TASK INPUTS START
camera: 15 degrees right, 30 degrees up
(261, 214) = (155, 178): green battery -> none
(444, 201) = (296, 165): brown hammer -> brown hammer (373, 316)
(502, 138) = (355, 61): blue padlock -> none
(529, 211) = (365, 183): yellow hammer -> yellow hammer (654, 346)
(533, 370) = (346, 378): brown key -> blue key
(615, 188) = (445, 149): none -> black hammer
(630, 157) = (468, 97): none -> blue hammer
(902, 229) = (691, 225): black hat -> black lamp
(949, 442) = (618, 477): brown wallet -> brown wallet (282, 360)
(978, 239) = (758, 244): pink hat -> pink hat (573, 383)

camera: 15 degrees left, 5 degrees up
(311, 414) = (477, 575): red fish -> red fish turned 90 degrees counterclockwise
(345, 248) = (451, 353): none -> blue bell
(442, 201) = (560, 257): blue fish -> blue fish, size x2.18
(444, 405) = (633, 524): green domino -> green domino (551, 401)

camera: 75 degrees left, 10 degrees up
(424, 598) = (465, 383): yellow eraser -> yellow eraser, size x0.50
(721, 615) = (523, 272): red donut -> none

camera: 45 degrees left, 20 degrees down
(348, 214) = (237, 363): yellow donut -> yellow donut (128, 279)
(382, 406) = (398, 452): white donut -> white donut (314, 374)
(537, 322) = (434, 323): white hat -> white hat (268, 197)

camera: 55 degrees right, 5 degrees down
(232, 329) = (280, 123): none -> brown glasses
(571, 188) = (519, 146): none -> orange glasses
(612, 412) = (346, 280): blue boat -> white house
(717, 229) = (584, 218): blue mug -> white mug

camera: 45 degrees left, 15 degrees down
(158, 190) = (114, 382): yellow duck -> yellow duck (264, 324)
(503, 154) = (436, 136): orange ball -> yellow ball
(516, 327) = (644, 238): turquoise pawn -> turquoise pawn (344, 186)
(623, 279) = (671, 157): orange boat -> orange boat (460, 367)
TASK INPUTS END
EXERCISE DESCRIPTION: Using the records above, find and show each line with the string "hammer".

ANSWER TO THE PROBLEM:
(444, 201) = (296, 165): brown hammer -> brown hammer (373, 316)
(529, 211) = (365, 183): yellow hammer -> yellow hammer (654, 346)
(615, 188) = (445, 149): none -> black hammer
(630, 157) = (468, 97): none -> blue hammer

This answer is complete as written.